◆ Aim of the task
Find and return every line of the data that contains the word "yellow".

◆ Data for this task
* * * *
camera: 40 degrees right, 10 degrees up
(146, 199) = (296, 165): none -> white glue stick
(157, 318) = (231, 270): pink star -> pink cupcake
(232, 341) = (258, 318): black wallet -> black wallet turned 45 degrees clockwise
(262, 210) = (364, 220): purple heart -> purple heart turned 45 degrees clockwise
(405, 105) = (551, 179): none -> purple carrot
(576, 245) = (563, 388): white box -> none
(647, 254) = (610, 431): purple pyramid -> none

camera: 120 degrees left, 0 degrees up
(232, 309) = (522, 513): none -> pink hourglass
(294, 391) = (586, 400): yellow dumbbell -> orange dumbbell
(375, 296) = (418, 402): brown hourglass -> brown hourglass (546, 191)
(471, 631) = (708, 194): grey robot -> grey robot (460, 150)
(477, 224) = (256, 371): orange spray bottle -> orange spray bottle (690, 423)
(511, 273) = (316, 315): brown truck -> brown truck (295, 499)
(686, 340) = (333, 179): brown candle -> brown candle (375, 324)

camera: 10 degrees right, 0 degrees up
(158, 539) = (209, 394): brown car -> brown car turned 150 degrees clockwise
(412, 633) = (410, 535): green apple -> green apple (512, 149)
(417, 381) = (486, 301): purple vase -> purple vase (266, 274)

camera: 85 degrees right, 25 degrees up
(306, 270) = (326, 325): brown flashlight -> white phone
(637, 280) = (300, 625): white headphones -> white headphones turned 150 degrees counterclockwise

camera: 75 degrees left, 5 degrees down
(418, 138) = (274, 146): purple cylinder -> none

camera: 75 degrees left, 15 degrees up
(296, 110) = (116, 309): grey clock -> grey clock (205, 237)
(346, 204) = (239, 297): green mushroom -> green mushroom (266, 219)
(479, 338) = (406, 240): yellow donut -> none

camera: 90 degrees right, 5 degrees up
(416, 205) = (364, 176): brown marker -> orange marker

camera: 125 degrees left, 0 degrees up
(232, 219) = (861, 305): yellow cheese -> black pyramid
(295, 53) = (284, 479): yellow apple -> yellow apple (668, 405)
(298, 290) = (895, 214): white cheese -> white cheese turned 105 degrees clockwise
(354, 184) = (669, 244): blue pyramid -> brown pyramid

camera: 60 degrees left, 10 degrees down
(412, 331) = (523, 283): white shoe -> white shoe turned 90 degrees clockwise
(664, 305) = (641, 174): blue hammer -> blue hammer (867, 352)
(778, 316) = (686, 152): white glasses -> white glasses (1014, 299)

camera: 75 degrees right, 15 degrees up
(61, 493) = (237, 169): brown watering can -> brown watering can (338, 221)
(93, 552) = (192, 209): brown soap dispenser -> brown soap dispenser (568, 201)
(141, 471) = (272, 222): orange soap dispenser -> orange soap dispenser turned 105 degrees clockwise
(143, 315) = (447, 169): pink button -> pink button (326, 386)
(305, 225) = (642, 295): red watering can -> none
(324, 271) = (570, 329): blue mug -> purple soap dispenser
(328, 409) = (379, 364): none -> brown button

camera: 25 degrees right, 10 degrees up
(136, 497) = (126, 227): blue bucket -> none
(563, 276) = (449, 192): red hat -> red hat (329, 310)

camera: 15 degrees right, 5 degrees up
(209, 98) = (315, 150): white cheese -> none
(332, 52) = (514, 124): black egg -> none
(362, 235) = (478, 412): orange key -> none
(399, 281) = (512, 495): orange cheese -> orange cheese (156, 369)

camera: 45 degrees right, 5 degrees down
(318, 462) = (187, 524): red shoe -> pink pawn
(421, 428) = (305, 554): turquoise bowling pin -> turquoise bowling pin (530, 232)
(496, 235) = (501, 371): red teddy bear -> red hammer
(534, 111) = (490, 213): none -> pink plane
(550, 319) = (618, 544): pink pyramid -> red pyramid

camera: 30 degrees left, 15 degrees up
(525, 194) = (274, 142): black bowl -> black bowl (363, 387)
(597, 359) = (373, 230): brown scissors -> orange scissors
* * * *
◆ Reply
(294, 391) = (586, 400): yellow dumbbell -> orange dumbbell
(479, 338) = (406, 240): yellow donut -> none
(232, 219) = (861, 305): yellow cheese -> black pyramid
(295, 53) = (284, 479): yellow apple -> yellow apple (668, 405)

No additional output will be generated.